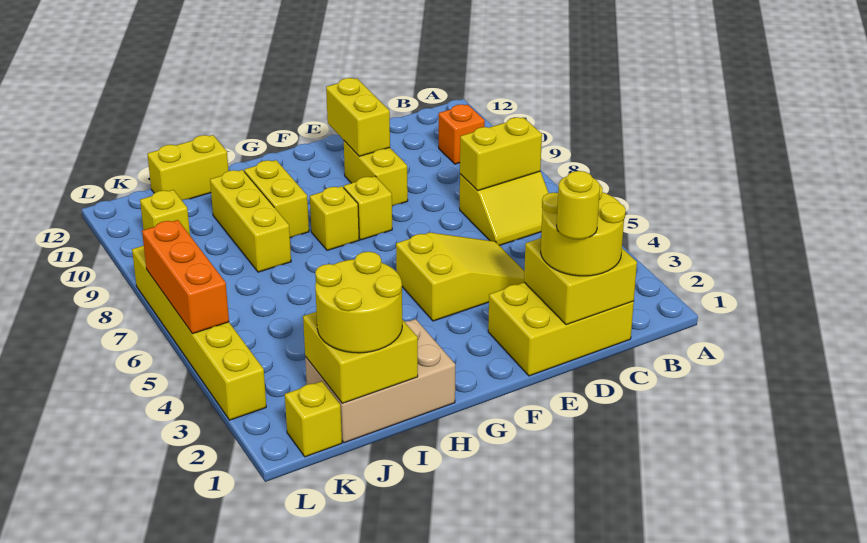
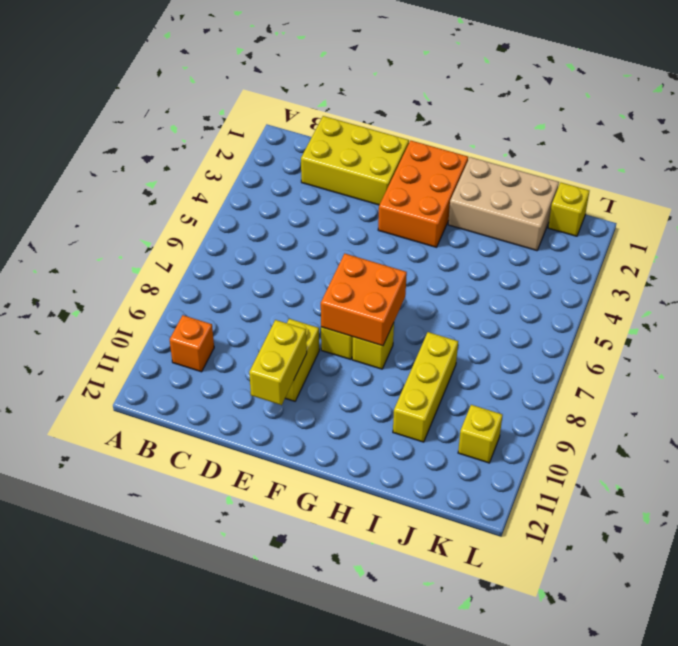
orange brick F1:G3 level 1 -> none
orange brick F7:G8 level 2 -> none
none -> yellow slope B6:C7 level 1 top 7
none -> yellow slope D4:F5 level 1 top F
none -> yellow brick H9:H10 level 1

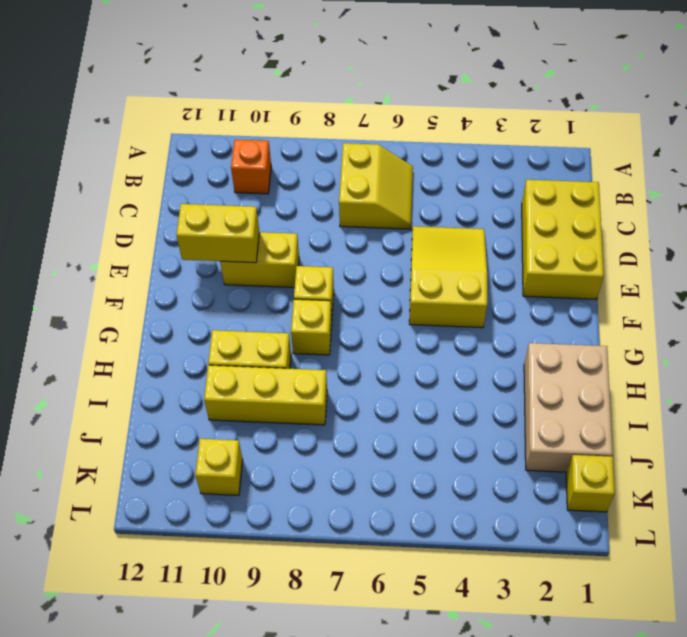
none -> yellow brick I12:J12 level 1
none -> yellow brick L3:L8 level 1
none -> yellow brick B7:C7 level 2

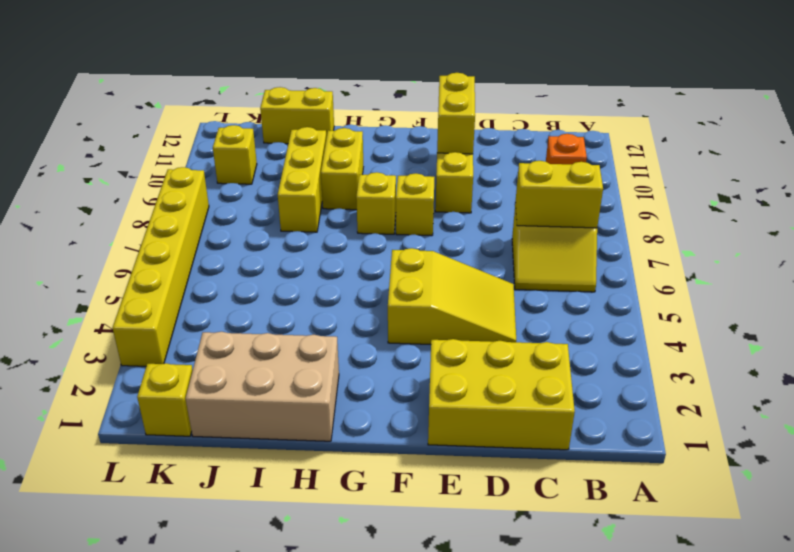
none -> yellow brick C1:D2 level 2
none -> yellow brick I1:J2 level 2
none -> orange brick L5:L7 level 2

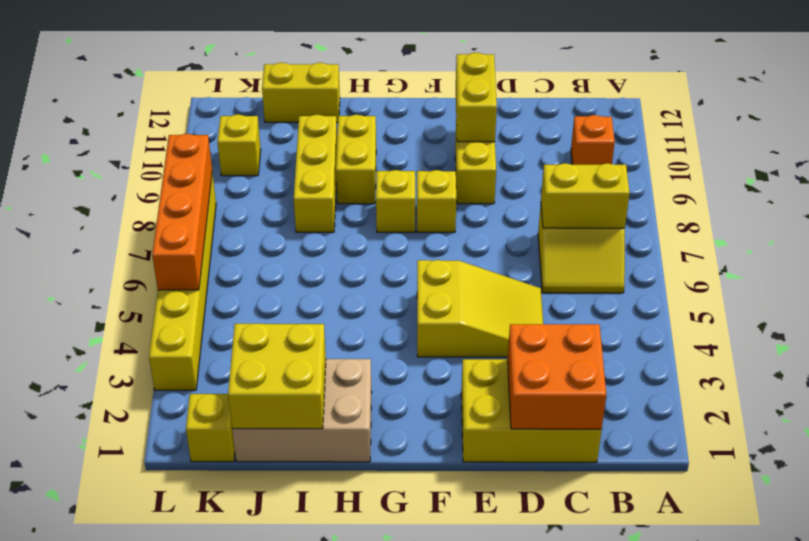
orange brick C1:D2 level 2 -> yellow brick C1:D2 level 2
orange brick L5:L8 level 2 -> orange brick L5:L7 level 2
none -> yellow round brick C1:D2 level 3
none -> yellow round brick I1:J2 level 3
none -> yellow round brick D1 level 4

...

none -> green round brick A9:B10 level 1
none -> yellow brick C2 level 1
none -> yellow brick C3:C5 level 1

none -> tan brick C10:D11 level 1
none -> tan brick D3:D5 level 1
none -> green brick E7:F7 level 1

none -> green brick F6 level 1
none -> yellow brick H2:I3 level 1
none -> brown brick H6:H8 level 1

...

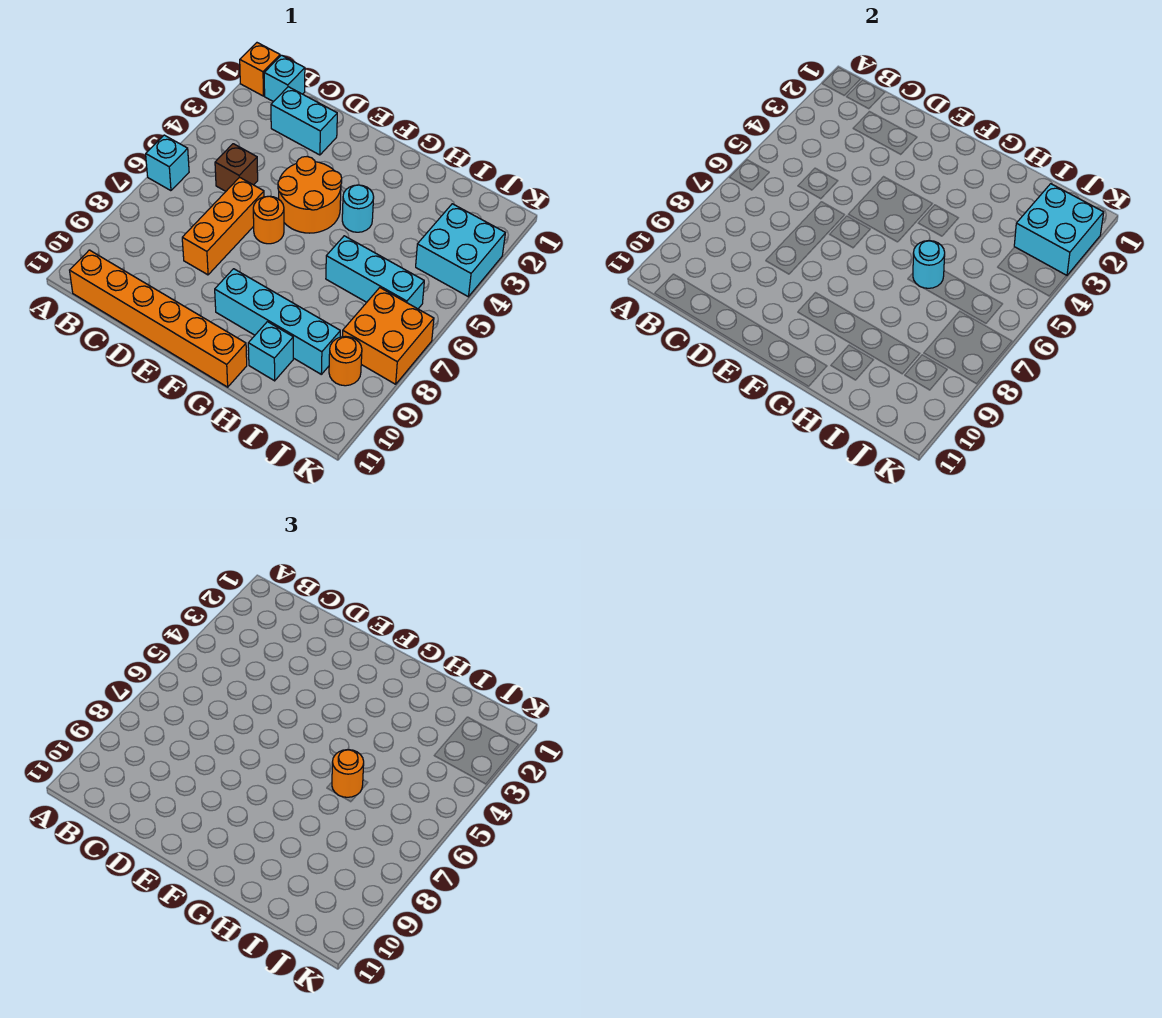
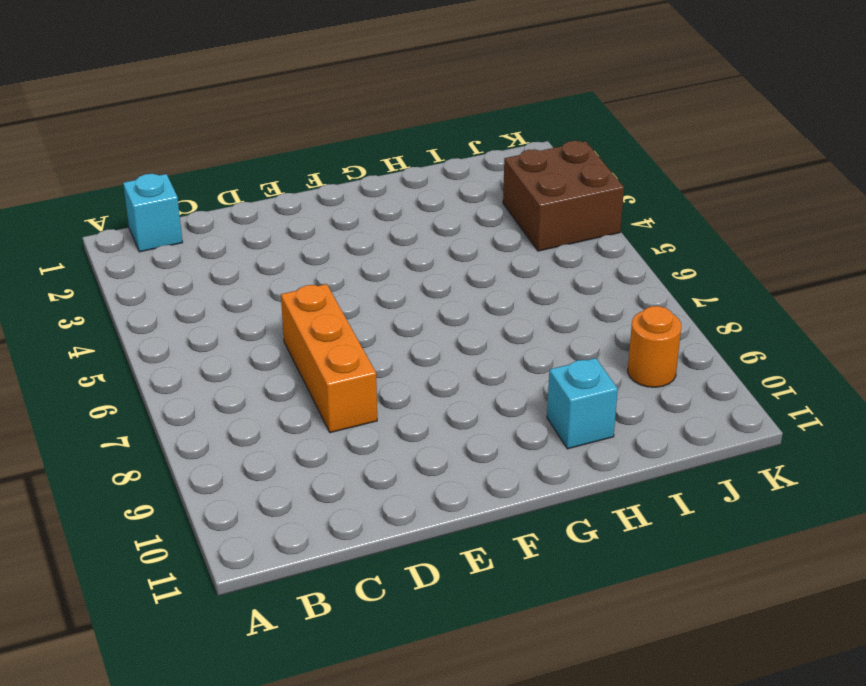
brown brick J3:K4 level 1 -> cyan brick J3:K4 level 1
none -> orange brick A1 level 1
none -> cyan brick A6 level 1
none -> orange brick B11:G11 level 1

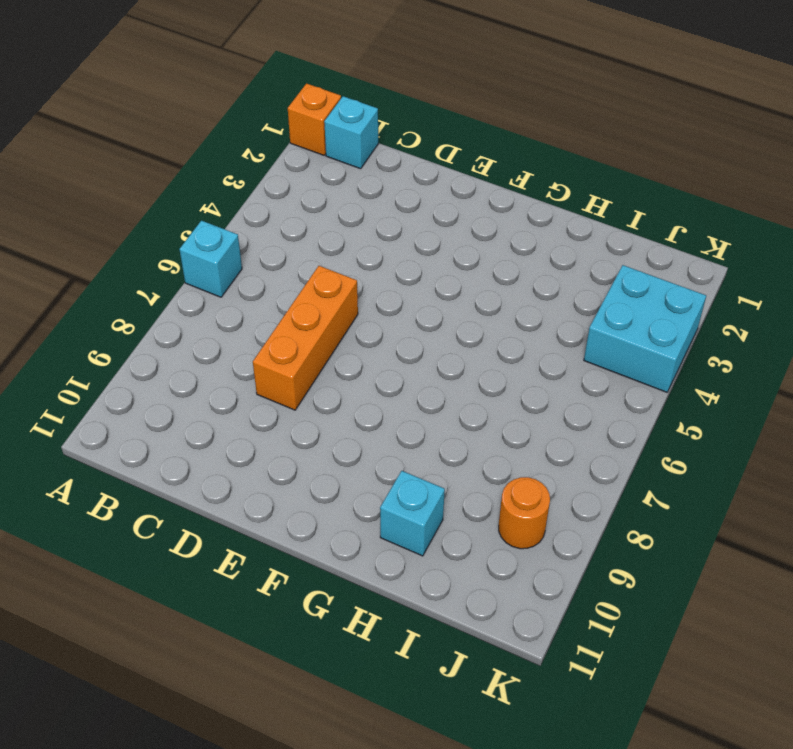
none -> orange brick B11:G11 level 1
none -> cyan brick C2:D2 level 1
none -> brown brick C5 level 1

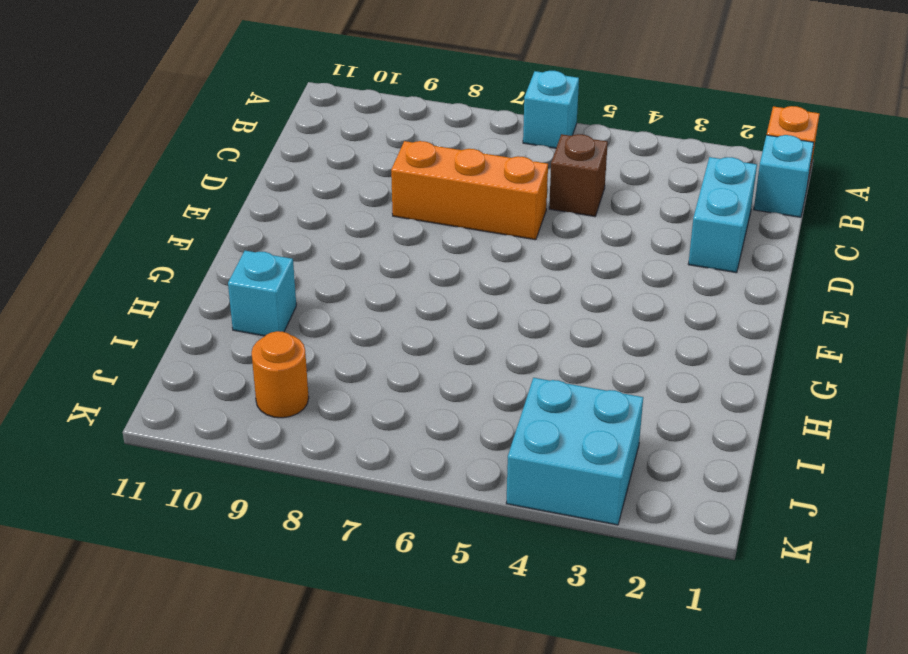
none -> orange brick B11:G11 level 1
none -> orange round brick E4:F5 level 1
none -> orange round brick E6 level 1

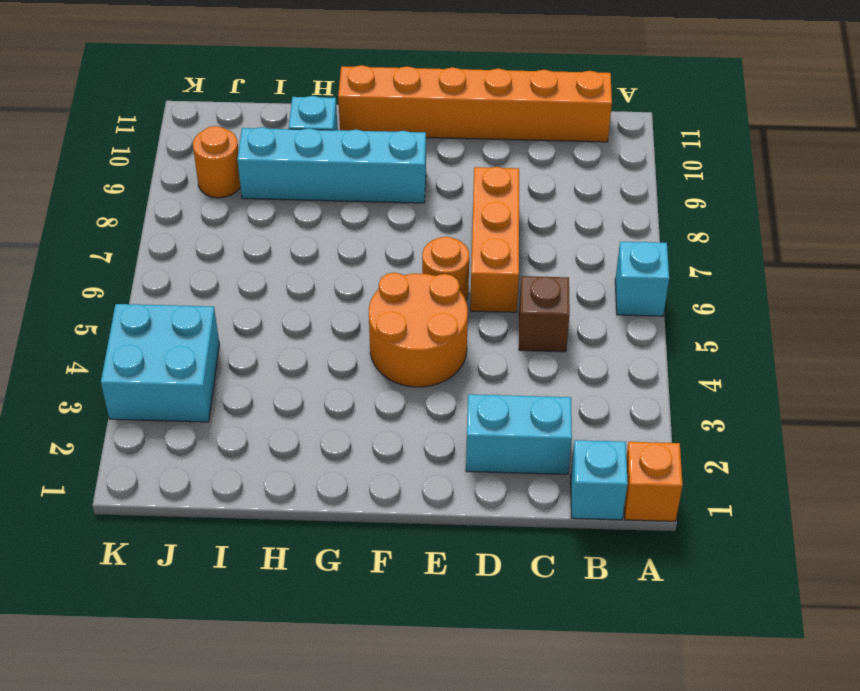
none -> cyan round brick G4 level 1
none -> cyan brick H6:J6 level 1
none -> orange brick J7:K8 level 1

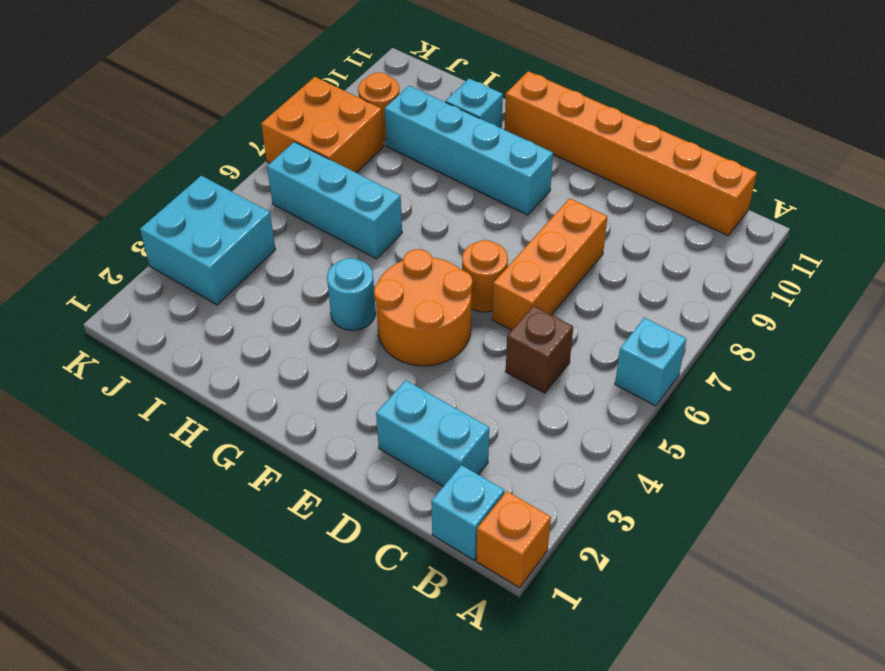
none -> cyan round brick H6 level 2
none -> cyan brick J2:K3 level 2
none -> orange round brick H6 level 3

## The task
Could you set down, exactly as written, the lines above between the one holding "orange brick C1:D2" and the one holding "none -> yellow round brick D1 level 4", inclusive, and nothing more?

## Your solution
orange brick C1:D2 level 2 -> yellow brick C1:D2 level 2
orange brick L5:L8 level 2 -> orange brick L5:L7 level 2
none -> yellow round brick C1:D2 level 3
none -> yellow round brick I1:J2 level 3
none -> yellow round brick D1 level 4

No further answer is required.